## The exercise
Would you copy out the whole listing exactly as given?

#### Source data ####

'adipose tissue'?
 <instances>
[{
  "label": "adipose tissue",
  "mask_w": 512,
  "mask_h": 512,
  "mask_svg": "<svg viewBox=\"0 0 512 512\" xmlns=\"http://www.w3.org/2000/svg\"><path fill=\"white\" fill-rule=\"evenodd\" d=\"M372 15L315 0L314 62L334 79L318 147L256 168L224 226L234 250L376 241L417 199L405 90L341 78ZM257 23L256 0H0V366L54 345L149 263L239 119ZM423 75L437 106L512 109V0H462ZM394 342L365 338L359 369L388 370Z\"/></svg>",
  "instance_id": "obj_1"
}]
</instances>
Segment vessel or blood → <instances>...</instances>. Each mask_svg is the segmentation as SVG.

####

## Finished task
'adipose tissue'?
 <instances>
[{
  "label": "adipose tissue",
  "mask_w": 512,
  "mask_h": 512,
  "mask_svg": "<svg viewBox=\"0 0 512 512\" xmlns=\"http://www.w3.org/2000/svg\"><path fill=\"white\" fill-rule=\"evenodd\" d=\"M372 15L315 0L314 62L334 79L318 147L256 168L224 226L234 250L376 241L417 199L405 90L341 78ZM257 23L256 0H0V366L54 345L149 263L239 119ZM423 75L437 106L512 109V0H462ZM394 342L365 338L359 369L388 370Z\"/></svg>",
  "instance_id": "obj_1"
}]
</instances>
Segment vessel or blood → <instances>...</instances>. Each mask_svg is the segmentation as SVG.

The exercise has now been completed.